## Work to be completed
The answer is a single figure: how many lines below contain the word "golden".

## Study material
++++

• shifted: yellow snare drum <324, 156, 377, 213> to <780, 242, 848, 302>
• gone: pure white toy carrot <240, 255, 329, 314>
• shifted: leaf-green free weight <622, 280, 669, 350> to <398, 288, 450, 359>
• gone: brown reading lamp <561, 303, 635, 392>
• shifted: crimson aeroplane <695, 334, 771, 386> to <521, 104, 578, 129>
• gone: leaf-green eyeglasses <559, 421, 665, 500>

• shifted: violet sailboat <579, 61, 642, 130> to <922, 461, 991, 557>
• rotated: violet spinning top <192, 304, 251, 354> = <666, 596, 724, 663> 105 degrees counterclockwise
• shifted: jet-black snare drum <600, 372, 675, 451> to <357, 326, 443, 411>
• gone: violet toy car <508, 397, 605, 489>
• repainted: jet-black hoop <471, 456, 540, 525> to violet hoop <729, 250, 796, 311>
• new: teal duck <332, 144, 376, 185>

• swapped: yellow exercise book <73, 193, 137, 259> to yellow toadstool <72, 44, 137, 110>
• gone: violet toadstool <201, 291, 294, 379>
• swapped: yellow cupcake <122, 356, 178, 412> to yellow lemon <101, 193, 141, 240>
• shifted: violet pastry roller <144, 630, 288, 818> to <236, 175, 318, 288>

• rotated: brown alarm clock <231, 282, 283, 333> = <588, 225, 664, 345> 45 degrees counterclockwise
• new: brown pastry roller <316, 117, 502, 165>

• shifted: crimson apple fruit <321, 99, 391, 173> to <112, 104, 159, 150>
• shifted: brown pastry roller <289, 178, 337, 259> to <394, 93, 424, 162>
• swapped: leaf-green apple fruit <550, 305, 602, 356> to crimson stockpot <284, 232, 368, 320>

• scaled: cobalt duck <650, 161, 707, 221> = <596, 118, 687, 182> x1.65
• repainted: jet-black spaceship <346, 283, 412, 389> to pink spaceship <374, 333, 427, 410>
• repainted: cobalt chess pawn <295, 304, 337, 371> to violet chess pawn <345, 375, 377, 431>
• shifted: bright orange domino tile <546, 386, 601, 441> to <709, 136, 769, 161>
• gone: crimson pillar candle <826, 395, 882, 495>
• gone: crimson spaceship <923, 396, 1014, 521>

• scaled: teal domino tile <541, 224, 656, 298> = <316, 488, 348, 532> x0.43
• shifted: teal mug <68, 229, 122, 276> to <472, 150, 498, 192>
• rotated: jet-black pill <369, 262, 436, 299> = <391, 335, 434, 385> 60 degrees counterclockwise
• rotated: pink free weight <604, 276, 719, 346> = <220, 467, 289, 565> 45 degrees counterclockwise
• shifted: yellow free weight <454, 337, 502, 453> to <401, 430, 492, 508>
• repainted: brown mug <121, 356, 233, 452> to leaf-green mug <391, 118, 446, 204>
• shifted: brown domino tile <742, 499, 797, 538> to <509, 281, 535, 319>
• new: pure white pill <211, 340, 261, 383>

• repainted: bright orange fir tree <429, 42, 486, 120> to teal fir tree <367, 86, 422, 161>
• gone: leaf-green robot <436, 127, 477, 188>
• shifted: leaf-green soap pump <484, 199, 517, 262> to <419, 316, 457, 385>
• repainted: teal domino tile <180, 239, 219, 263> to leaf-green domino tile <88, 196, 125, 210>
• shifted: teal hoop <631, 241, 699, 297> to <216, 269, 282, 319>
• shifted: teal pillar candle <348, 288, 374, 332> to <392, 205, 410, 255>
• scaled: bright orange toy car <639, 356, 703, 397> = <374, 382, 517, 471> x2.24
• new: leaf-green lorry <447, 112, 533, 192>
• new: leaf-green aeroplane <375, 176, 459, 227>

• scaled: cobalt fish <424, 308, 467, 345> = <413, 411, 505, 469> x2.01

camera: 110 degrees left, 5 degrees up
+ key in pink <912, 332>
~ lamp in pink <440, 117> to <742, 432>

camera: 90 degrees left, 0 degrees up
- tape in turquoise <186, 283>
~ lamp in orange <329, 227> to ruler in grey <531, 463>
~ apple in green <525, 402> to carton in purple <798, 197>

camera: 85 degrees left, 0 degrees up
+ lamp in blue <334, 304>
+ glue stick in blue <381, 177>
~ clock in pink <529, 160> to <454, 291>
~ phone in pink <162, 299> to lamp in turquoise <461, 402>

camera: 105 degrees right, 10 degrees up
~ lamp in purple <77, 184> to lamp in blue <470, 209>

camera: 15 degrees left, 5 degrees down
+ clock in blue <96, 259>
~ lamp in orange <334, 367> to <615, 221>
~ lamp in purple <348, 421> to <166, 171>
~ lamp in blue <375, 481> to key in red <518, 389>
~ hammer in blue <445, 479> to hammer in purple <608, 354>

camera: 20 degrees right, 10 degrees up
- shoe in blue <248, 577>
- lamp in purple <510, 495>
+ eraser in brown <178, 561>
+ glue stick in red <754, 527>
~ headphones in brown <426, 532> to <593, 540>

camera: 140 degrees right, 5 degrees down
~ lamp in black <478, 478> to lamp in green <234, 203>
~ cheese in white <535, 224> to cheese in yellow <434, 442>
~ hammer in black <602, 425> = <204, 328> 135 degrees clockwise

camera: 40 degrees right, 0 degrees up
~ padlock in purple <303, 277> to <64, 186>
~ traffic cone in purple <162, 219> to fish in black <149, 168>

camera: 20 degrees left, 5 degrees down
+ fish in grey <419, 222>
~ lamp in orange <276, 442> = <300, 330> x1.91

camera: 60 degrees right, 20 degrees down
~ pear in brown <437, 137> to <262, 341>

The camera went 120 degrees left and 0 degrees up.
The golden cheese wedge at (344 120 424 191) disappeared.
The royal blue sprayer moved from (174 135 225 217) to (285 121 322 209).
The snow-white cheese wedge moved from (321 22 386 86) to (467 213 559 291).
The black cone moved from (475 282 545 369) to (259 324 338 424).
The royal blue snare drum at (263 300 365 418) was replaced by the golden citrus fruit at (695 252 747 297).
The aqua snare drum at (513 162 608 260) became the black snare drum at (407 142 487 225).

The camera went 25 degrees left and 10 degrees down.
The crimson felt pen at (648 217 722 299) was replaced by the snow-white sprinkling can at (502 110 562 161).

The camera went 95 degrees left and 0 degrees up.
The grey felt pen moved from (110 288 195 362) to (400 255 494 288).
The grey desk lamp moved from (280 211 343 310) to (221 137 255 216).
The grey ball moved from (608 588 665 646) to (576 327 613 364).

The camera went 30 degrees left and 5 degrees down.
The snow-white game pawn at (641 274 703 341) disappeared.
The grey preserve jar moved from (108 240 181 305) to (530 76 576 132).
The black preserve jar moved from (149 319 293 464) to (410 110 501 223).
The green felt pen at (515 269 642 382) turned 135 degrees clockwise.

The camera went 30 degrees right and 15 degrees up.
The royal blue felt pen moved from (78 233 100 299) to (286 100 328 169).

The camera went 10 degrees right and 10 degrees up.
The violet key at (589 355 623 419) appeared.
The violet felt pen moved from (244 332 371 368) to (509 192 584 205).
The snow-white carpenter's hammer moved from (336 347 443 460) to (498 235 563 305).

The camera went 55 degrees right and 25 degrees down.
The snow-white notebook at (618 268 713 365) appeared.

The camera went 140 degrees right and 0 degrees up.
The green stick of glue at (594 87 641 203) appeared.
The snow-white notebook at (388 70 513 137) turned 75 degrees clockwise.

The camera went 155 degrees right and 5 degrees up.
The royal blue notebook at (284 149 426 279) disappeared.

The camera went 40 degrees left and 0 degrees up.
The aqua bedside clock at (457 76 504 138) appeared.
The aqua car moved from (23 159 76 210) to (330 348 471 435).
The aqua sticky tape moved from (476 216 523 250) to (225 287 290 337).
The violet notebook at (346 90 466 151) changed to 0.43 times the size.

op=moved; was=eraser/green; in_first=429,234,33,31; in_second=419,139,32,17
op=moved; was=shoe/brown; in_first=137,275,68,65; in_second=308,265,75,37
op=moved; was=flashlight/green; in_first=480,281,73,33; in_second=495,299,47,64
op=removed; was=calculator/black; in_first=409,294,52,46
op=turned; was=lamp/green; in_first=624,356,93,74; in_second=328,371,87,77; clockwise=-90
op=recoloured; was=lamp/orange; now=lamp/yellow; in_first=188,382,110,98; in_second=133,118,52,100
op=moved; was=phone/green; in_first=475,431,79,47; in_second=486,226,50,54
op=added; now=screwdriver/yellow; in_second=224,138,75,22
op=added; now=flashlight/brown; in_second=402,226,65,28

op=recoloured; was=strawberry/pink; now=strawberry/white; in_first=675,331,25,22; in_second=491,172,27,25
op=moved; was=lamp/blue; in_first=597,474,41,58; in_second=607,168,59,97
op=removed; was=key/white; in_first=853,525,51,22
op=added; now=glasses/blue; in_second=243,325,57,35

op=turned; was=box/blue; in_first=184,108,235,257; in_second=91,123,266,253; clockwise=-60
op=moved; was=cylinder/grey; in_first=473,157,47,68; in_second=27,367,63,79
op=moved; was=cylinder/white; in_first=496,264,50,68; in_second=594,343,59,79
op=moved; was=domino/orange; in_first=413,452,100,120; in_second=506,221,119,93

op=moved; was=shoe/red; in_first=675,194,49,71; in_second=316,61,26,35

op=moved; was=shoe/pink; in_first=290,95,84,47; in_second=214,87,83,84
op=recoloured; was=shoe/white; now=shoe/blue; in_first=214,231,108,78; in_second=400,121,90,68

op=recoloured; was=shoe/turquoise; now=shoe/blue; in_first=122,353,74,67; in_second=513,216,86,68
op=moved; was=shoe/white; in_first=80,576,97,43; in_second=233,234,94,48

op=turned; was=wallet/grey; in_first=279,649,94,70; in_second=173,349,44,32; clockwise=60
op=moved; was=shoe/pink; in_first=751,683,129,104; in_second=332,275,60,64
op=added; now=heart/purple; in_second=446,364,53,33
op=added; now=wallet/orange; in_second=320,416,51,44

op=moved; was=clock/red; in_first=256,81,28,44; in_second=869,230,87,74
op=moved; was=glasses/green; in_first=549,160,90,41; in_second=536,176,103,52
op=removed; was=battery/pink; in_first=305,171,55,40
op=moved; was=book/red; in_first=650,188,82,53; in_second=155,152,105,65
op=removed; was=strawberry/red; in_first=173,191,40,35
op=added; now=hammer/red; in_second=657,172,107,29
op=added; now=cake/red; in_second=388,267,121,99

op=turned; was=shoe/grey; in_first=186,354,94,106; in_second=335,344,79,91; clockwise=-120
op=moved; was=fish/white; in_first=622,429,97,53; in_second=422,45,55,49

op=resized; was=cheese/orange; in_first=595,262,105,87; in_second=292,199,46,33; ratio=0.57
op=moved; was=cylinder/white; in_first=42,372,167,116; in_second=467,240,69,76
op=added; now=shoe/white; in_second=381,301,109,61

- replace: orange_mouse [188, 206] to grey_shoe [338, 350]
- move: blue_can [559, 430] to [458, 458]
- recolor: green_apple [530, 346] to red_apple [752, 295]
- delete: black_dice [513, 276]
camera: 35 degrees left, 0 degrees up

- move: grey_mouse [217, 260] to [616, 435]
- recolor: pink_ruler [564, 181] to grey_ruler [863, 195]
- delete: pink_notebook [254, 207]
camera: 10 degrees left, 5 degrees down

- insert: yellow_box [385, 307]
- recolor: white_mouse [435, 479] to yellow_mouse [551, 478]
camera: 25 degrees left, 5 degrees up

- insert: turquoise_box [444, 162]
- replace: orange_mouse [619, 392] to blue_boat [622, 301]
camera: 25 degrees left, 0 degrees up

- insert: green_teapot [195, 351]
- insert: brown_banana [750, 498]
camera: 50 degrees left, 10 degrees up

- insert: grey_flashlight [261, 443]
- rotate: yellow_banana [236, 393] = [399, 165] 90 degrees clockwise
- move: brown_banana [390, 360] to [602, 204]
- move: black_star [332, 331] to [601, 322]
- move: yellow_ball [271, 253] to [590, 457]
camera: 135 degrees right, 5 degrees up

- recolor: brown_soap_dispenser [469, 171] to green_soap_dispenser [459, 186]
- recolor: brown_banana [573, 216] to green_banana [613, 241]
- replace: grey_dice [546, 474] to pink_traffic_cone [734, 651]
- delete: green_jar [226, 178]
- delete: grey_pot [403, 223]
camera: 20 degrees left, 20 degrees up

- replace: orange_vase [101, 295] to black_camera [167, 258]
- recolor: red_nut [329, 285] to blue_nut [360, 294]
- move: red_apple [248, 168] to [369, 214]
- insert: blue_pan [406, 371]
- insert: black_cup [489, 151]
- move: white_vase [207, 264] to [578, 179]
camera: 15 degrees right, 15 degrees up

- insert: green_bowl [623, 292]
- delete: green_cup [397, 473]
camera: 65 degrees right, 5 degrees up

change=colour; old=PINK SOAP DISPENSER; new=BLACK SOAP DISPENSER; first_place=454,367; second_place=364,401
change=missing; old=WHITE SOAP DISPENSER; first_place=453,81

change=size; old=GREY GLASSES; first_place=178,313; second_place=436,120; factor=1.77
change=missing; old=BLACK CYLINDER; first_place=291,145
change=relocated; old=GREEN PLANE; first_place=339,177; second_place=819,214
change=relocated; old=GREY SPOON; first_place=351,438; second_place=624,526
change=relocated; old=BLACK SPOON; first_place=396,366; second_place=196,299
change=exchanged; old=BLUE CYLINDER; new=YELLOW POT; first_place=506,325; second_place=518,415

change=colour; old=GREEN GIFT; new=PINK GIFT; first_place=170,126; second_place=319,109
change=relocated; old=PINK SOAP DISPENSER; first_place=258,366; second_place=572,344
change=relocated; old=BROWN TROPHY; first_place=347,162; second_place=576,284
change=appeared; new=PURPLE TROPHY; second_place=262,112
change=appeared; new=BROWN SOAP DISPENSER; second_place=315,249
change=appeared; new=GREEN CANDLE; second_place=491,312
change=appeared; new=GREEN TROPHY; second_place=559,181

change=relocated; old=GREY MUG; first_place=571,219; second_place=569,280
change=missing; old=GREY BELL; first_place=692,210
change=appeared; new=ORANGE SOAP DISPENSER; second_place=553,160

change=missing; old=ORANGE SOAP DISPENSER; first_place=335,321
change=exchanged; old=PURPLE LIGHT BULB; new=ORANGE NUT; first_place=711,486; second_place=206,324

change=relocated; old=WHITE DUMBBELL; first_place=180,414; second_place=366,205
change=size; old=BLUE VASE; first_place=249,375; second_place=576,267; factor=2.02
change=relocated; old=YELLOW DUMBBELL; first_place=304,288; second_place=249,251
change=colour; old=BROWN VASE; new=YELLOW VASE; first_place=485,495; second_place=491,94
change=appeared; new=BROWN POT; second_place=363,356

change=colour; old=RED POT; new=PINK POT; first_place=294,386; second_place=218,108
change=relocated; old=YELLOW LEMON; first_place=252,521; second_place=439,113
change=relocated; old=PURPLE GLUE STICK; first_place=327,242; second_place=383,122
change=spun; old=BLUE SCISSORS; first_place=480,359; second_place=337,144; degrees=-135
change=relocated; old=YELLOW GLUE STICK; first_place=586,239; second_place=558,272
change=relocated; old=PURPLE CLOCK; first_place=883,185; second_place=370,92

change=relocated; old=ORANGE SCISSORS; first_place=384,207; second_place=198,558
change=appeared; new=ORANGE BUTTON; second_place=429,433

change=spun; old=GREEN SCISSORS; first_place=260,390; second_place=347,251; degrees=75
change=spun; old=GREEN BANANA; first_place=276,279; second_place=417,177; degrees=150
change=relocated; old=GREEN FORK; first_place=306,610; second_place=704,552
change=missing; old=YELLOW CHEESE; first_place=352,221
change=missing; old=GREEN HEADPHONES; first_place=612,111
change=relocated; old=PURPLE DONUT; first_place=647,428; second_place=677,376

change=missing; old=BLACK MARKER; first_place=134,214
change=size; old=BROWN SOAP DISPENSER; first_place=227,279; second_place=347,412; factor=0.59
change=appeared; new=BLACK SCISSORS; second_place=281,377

++++

## Result of this exercise
2